(Records)
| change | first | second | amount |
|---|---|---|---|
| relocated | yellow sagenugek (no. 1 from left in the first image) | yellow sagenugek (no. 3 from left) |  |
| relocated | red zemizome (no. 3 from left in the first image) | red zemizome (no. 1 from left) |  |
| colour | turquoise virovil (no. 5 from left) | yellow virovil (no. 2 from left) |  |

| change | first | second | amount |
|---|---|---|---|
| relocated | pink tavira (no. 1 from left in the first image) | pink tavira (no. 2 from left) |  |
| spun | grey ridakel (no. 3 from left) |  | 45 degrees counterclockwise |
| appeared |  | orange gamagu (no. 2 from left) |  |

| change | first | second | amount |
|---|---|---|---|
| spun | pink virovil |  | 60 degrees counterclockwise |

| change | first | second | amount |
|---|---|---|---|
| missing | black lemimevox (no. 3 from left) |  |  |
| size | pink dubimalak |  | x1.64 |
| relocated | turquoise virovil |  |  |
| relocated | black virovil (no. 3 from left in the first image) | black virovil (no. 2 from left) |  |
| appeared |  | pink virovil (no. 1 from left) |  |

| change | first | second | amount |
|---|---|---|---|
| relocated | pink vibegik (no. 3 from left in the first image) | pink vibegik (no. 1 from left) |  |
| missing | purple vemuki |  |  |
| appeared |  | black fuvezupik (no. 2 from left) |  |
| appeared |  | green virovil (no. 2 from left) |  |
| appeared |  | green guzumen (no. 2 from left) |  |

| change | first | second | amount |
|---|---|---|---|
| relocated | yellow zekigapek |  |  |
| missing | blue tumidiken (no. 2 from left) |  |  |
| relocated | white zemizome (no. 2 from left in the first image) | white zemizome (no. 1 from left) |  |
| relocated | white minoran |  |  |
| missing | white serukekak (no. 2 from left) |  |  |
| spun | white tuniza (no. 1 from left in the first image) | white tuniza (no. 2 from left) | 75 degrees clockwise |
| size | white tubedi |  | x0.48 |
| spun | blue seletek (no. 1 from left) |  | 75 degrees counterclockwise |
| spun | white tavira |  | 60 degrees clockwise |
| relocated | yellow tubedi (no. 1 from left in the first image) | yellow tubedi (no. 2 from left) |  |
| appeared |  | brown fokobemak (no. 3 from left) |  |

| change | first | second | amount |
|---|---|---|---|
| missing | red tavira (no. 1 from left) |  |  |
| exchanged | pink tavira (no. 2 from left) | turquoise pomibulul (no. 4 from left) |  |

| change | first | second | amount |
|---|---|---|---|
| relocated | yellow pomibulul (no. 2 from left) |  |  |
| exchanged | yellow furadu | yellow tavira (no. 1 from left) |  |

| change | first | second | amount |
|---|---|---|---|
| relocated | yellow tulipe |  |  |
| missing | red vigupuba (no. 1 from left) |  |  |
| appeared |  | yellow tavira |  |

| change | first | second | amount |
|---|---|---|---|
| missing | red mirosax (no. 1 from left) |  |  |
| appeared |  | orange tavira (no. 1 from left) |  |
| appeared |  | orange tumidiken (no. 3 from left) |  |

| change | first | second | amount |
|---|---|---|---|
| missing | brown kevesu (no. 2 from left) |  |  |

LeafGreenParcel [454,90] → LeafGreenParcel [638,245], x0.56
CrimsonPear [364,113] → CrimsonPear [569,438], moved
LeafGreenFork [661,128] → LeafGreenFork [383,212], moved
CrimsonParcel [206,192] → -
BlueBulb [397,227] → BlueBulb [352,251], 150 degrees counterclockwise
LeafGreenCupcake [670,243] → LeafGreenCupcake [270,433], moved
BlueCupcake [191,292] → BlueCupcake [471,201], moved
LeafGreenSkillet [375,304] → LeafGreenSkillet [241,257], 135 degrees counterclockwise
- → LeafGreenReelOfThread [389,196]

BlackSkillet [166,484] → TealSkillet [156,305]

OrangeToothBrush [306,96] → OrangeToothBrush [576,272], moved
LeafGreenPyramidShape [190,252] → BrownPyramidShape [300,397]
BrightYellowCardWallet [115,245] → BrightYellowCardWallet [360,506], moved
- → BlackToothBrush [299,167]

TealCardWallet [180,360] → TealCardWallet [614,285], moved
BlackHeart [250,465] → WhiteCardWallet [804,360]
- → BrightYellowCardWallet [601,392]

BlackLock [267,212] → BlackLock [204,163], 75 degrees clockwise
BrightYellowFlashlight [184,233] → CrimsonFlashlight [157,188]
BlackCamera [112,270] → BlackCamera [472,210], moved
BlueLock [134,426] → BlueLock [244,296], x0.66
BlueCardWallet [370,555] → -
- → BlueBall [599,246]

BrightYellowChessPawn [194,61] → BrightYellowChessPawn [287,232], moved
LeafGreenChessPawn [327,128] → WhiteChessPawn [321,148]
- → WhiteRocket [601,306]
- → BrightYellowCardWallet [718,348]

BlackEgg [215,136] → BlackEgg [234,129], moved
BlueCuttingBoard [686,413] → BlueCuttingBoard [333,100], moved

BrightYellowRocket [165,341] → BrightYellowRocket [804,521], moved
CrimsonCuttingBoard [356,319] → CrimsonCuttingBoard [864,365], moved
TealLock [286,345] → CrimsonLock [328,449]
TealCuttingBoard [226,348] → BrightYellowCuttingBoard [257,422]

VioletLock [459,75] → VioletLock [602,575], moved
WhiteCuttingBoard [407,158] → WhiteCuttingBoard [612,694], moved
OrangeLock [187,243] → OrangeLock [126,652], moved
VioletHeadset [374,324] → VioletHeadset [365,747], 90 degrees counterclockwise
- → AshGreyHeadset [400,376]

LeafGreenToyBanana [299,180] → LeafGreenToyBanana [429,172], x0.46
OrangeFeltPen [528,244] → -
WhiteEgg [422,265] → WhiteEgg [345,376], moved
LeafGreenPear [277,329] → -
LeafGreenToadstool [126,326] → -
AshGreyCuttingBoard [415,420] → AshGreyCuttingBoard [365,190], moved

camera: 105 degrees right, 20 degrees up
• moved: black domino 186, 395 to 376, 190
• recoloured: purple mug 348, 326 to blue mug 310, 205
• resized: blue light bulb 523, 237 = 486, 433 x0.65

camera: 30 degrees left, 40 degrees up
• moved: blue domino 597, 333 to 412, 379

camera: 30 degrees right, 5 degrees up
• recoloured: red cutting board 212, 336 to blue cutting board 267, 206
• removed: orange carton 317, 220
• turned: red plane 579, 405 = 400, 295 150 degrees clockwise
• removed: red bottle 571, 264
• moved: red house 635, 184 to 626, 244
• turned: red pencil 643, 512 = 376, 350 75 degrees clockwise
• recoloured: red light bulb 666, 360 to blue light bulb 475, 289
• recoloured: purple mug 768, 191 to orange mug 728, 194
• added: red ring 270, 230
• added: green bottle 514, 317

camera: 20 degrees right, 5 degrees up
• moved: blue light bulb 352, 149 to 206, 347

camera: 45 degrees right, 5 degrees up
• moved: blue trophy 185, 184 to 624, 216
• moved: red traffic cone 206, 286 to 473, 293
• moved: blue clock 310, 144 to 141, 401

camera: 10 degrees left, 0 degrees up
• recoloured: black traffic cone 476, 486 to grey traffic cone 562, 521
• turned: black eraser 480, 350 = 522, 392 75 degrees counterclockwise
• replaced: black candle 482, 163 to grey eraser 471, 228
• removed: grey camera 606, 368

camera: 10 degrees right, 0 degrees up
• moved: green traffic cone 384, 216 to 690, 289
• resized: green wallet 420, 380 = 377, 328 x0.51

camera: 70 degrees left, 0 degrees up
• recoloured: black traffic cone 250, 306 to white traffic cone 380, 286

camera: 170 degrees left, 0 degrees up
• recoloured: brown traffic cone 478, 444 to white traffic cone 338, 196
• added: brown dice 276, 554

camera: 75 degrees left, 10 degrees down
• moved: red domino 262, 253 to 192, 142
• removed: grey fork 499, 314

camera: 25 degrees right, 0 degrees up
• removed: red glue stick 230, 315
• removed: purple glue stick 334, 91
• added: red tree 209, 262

(Exercise directions) Only the lines from the beginning of the material above through the line with "relocated | red" are wanted; extract them exactly.

(Result of the exercise)
| change | first | second | amount |
|---|---|---|---|
| relocated | yellow sagenugek (no. 1 from left in the first image) | yellow sagenugek (no. 3 from left) |  |
| relocated | red zemizome (no. 3 from left in the first image) | red zemizome (no. 1 from left) |  |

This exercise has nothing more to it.